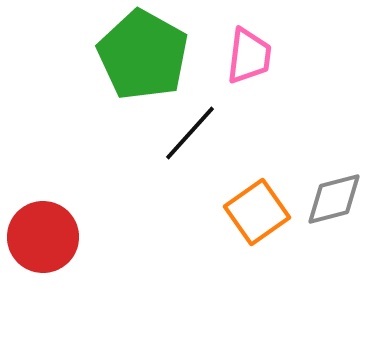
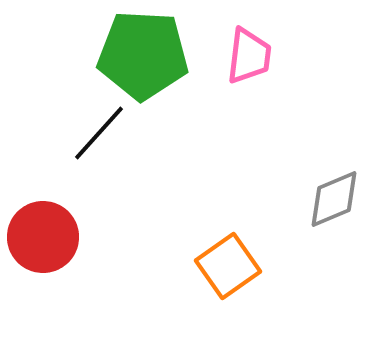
green pentagon: rotated 26 degrees counterclockwise
black line: moved 91 px left
gray diamond: rotated 8 degrees counterclockwise
orange square: moved 29 px left, 54 px down
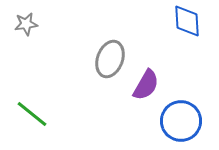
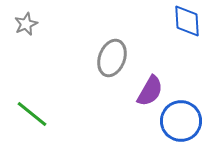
gray star: rotated 15 degrees counterclockwise
gray ellipse: moved 2 px right, 1 px up
purple semicircle: moved 4 px right, 6 px down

:::

* _Task brief_:
For every line in the listing above that mentions the word "rotated", make a copy.

* _Task answer_:
green pentagon: rotated 26 degrees counterclockwise
gray diamond: rotated 8 degrees counterclockwise
gray star: rotated 15 degrees counterclockwise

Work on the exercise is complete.